* EXERCISE DESCRIPTION
All of the entries below are to be copied without any alteration.

[Edit difference data]
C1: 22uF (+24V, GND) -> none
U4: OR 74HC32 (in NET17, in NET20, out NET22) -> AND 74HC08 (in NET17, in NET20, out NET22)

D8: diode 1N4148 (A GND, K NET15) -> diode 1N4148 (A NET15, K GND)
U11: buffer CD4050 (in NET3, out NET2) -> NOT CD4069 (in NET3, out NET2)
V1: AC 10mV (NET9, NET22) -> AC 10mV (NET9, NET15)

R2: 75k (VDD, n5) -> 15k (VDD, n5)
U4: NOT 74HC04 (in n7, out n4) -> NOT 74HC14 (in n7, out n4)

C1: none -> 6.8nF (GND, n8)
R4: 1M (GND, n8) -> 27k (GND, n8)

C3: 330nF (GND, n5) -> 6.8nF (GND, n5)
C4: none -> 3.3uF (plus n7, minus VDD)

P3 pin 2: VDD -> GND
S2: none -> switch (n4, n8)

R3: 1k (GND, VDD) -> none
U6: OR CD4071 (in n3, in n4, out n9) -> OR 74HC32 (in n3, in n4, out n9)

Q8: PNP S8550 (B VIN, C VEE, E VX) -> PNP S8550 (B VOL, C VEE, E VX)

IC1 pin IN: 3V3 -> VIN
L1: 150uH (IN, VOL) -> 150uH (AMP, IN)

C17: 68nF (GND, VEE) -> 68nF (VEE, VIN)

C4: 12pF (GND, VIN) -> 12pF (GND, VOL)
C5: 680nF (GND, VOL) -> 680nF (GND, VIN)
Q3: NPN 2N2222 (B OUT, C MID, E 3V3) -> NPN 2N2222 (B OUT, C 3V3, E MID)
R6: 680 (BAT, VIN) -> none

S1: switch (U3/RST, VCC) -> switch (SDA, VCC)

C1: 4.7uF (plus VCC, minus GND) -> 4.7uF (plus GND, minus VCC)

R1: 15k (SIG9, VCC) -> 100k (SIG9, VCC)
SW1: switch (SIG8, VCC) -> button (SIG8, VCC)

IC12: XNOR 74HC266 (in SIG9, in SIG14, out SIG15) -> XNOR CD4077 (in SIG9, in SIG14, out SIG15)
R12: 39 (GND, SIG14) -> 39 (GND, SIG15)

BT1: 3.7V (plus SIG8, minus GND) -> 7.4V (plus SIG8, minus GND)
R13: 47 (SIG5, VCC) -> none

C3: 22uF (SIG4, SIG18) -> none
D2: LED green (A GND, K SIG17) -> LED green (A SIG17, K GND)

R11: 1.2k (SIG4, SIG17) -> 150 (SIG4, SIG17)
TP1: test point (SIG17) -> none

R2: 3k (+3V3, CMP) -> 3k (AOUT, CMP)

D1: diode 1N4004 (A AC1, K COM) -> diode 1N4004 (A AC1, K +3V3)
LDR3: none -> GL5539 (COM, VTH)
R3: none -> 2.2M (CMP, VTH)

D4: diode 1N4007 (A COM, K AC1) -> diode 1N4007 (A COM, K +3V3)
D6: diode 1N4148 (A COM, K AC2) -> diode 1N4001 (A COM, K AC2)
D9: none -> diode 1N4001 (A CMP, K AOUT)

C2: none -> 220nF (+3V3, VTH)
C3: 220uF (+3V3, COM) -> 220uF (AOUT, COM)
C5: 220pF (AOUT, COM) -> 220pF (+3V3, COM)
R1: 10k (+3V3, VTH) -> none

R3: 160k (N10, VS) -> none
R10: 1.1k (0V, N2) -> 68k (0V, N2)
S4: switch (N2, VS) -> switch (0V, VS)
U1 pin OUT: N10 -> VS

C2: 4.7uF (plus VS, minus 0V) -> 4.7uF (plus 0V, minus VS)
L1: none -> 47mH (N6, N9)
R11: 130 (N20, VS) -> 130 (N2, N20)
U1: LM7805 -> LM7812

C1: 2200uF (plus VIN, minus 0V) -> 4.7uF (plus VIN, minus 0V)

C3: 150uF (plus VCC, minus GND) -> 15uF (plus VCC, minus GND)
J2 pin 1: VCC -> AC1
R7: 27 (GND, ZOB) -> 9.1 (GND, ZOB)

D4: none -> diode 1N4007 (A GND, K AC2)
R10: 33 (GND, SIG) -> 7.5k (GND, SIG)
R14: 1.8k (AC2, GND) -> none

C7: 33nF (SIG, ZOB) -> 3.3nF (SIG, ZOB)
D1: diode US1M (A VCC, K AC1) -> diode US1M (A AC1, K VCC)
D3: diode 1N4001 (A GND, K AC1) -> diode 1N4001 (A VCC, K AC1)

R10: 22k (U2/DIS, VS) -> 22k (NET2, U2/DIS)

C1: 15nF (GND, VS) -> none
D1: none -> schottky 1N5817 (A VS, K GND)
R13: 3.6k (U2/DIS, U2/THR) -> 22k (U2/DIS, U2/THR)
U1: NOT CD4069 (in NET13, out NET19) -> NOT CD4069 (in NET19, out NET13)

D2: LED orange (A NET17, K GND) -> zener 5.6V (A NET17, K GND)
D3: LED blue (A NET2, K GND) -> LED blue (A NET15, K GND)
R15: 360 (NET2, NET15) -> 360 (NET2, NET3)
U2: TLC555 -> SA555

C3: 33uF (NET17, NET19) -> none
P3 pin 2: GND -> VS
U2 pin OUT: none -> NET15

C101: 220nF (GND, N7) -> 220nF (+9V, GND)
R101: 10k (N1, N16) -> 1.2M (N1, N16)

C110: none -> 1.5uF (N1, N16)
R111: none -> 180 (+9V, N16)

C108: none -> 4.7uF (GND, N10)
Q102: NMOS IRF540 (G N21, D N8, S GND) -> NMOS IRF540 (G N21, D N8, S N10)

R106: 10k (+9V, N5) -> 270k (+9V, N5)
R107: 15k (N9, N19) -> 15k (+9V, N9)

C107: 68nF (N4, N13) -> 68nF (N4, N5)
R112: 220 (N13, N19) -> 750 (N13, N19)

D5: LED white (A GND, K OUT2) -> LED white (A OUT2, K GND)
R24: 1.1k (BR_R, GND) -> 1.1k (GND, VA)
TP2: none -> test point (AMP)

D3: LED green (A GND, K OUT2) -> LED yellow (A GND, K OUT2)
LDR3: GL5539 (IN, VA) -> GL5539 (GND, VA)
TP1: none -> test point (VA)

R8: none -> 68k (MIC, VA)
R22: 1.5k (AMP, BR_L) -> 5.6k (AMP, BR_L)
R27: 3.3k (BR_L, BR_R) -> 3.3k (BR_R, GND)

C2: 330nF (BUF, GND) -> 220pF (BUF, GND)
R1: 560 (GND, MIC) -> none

* TASK ANSWER
C1: 22uF (+24V, GND) -> none
U4: OR 74HC32 (in NET17, in NET20, out NET22) -> AND 74HC08 (in NET17, in NET20, out NET22)

D8: diode 1N4148 (A GND, K NET15) -> diode 1N4148 (A NET15, K GND)
U11: buffer CD4050 (in NET3, out NET2) -> NOT CD4069 (in NET3, out NET2)
V1: AC 10mV (NET9, NET22) -> AC 10mV (NET9, NET15)

R2: 75k (VDD, n5) -> 15k (VDD, n5)
U4: NOT 74HC04 (in n7, out n4) -> NOT 74HC14 (in n7, out n4)

C1: none -> 6.8nF (GND, n8)
R4: 1M (GND, n8) -> 27k (GND, n8)

C3: 330nF (GND, n5) -> 6.8nF (GND, n5)
C4: none -> 3.3uF (plus n7, minus VDD)

P3 pin 2: VDD -> GND
S2: none -> switch (n4, n8)

R3: 1k (GND, VDD) -> none
U6: OR CD4071 (in n3, in n4, out n9) -> OR 74HC32 (in n3, in n4, out n9)

Q8: PNP S8550 (B VIN, C VEE, E VX) -> PNP S8550 (B VOL, C VEE, E VX)

IC1 pin IN: 3V3 -> VIN
L1: 150uH (IN, VOL) -> 150uH (AMP, IN)

C17: 68nF (GND, VEE) -> 68nF (VEE, VIN)

C4: 12pF (GND, VIN) -> 12pF (GND, VOL)
C5: 680nF (GND, VOL) -> 680nF (GND, VIN)
Q3: NPN 2N2222 (B OUT, C MID, E 3V3) -> NPN 2N2222 (B OUT, C 3V3, E MID)
R6: 680 (BAT, VIN) -> none

S1: switch (U3/RST, VCC) -> switch (SDA, VCC)

C1: 4.7uF (plus VCC, minus GND) -> 4.7uF (plus GND, minus VCC)

R1: 15k (SIG9, VCC) -> 100k (SIG9, VCC)
SW1: switch (SIG8, VCC) -> button (SIG8, VCC)

IC12: XNOR 74HC266 (in SIG9, in SIG14, out SIG15) -> XNOR CD4077 (in SIG9, in SIG14, out SIG15)
R12: 39 (GND, SIG14) -> 39 (GND, SIG15)

BT1: 3.7V (plus SIG8, minus GND) -> 7.4V (plus SIG8, minus GND)
R13: 47 (SIG5, VCC) -> none

C3: 22uF (SIG4, SIG18) -> none
D2: LED green (A GND, K SIG17) -> LED green (A SIG17, K GND)

R11: 1.2k (SIG4, SIG17) -> 150 (SIG4, SIG17)
TP1: test point (SIG17) -> none

R2: 3k (+3V3, CMP) -> 3k (AOUT, CMP)

D1: diode 1N4004 (A AC1, K COM) -> diode 1N4004 (A AC1, K +3V3)
LDR3: none -> GL5539 (COM, VTH)
R3: none -> 2.2M (CMP, VTH)

D4: diode 1N4007 (A COM, K AC1) -> diode 1N4007 (A COM, K +3V3)
D6: diode 1N4148 (A COM, K AC2) -> diode 1N4001 (A COM, K AC2)
D9: none -> diode 1N4001 (A CMP, K AOUT)

C2: none -> 220nF (+3V3, VTH)
C3: 220uF (+3V3, COM) -> 220uF (AOUT, COM)
C5: 220pF (AOUT, COM) -> 220pF (+3V3, COM)
R1: 10k (+3V3, VTH) -> none

R3: 160k (N10, VS) -> none
R10: 1.1k (0V, N2) -> 68k (0V, N2)
S4: switch (N2, VS) -> switch (0V, VS)
U1 pin OUT: N10 -> VS

C2: 4.7uF (plus VS, minus 0V) -> 4.7uF (plus 0V, minus VS)
L1: none -> 47mH (N6, N9)
R11: 130 (N20, VS) -> 130 (N2, N20)
U1: LM7805 -> LM7812

C1: 2200uF (plus VIN, minus 0V) -> 4.7uF (plus VIN, minus 0V)

C3: 150uF (plus VCC, minus GND) -> 15uF (plus VCC, minus GND)
J2 pin 1: VCC -> AC1
R7: 27 (GND, ZOB) -> 9.1 (GND, ZOB)

D4: none -> diode 1N4007 (A GND, K AC2)
R10: 33 (GND, SIG) -> 7.5k (GND, SIG)
R14: 1.8k (AC2, GND) -> none

C7: 33nF (SIG, ZOB) -> 3.3nF (SIG, ZOB)
D1: diode US1M (A VCC, K AC1) -> diode US1M (A AC1, K VCC)
D3: diode 1N4001 (A GND, K AC1) -> diode 1N4001 (A VCC, K AC1)

R10: 22k (U2/DIS, VS) -> 22k (NET2, U2/DIS)

C1: 15nF (GND, VS) -> none
D1: none -> schottky 1N5817 (A VS, K GND)
R13: 3.6k (U2/DIS, U2/THR) -> 22k (U2/DIS, U2/THR)
U1: NOT CD4069 (in NET13, out NET19) -> NOT CD4069 (in NET19, out NET13)

D2: LED orange (A NET17, K GND) -> zener 5.6V (A NET17, K GND)
D3: LED blue (A NET2, K GND) -> LED blue (A NET15, K GND)
R15: 360 (NET2, NET15) -> 360 (NET2, NET3)
U2: TLC555 -> SA555

C3: 33uF (NET17, NET19) -> none
P3 pin 2: GND -> VS
U2 pin OUT: none -> NET15

C101: 220nF (GND, N7) -> 220nF (+9V, GND)
R101: 10k (N1, N16) -> 1.2M (N1, N16)

C110: none -> 1.5uF (N1, N16)
R111: none -> 180 (+9V, N16)

C108: none -> 4.7uF (GND, N10)
Q102: NMOS IRF540 (G N21, D N8, S GND) -> NMOS IRF540 (G N21, D N8, S N10)

R106: 10k (+9V, N5) -> 270k (+9V, N5)
R107: 15k (N9, N19) -> 15k (+9V, N9)

C107: 68nF (N4, N13) -> 68nF (N4, N5)
R112: 220 (N13, N19) -> 750 (N13, N19)

D5: LED white (A GND, K OUT2) -> LED white (A OUT2, K GND)
R24: 1.1k (BR_R, GND) -> 1.1k (GND, VA)
TP2: none -> test point (AMP)

D3: LED green (A GND, K OUT2) -> LED yellow (A GND, K OUT2)
LDR3: GL5539 (IN, VA) -> GL5539 (GND, VA)
TP1: none -> test point (VA)

R8: none -> 68k (MIC, VA)
R22: 1.5k (AMP, BR_L) -> 5.6k (AMP, BR_L)
R27: 3.3k (BR_L, BR_R) -> 3.3k (BR_R, GND)

C2: 330nF (BUF, GND) -> 220pF (BUF, GND)
R1: 560 (GND, MIC) -> none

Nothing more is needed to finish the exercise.